Return the records below word for word.

Start of Block

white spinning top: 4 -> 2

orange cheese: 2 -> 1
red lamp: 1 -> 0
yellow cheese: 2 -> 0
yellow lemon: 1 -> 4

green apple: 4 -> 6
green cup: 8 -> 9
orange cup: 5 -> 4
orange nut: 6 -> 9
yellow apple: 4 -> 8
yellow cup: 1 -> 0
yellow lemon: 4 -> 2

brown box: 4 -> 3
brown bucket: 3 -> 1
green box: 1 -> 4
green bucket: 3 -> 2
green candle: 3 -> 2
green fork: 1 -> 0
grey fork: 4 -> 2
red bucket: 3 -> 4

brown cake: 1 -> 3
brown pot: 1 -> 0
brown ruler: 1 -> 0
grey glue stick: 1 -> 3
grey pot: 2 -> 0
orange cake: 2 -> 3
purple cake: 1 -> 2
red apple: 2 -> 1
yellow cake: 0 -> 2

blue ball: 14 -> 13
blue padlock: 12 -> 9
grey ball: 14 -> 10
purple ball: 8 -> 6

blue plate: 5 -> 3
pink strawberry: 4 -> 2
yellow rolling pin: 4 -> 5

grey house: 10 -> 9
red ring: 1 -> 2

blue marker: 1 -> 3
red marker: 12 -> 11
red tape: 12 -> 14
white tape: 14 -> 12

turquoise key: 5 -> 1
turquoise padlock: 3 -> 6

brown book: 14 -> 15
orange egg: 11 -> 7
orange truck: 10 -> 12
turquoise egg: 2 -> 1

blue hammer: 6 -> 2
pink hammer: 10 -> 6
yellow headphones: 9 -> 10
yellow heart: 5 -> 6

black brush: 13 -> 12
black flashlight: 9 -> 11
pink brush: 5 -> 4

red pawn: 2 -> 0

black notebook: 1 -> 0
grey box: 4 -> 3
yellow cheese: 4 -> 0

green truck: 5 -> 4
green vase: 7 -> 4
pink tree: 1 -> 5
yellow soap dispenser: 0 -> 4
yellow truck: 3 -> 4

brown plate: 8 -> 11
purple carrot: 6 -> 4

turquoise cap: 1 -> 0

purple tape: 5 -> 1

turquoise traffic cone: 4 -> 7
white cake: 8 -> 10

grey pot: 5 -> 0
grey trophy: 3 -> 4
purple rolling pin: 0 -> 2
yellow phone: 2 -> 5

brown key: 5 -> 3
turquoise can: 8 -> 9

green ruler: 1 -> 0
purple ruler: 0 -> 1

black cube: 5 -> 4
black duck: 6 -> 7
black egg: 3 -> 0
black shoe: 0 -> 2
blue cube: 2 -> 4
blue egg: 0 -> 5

End of Block

EXERCISE RESPONSE:
white spinning top: 4 -> 2

orange cheese: 2 -> 1
red lamp: 1 -> 0
yellow cheese: 2 -> 0
yellow lemon: 1 -> 4

green apple: 4 -> 6
green cup: 8 -> 9
orange cup: 5 -> 4
orange nut: 6 -> 9
yellow apple: 4 -> 8
yellow cup: 1 -> 0
yellow lemon: 4 -> 2

brown box: 4 -> 3
brown bucket: 3 -> 1
green box: 1 -> 4
green bucket: 3 -> 2
green candle: 3 -> 2
green fork: 1 -> 0
grey fork: 4 -> 2
red bucket: 3 -> 4

brown cake: 1 -> 3
brown pot: 1 -> 0
brown ruler: 1 -> 0
grey glue stick: 1 -> 3
grey pot: 2 -> 0
orange cake: 2 -> 3
purple cake: 1 -> 2
red apple: 2 -> 1
yellow cake: 0 -> 2

blue ball: 14 -> 13
blue padlock: 12 -> 9
grey ball: 14 -> 10
purple ball: 8 -> 6

blue plate: 5 -> 3
pink strawberry: 4 -> 2
yellow rolling pin: 4 -> 5

grey house: 10 -> 9
red ring: 1 -> 2

blue marker: 1 -> 3
red marker: 12 -> 11
red tape: 12 -> 14
white tape: 14 -> 12

turquoise key: 5 -> 1
turquoise padlock: 3 -> 6

brown book: 14 -> 15
orange egg: 11 -> 7
orange truck: 10 -> 12
turquoise egg: 2 -> 1

blue hammer: 6 -> 2
pink hammer: 10 -> 6
yellow headphones: 9 -> 10
yellow heart: 5 -> 6

black brush: 13 -> 12
black flashlight: 9 -> 11
pink brush: 5 -> 4

red pawn: 2 -> 0

black notebook: 1 -> 0
grey box: 4 -> 3
yellow cheese: 4 -> 0

green truck: 5 -> 4
green vase: 7 -> 4
pink tree: 1 -> 5
yellow soap dispenser: 0 -> 4
yellow truck: 3 -> 4

brown plate: 8 -> 11
purple carrot: 6 -> 4

turquoise cap: 1 -> 0

purple tape: 5 -> 1

turquoise traffic cone: 4 -> 7
white cake: 8 -> 10

grey pot: 5 -> 0
grey trophy: 3 -> 4
purple rolling pin: 0 -> 2
yellow phone: 2 -> 5

brown key: 5 -> 3
turquoise can: 8 -> 9

green ruler: 1 -> 0
purple ruler: 0 -> 1

black cube: 5 -> 4
black duck: 6 -> 7
black egg: 3 -> 0
black shoe: 0 -> 2
blue cube: 2 -> 4
blue egg: 0 -> 5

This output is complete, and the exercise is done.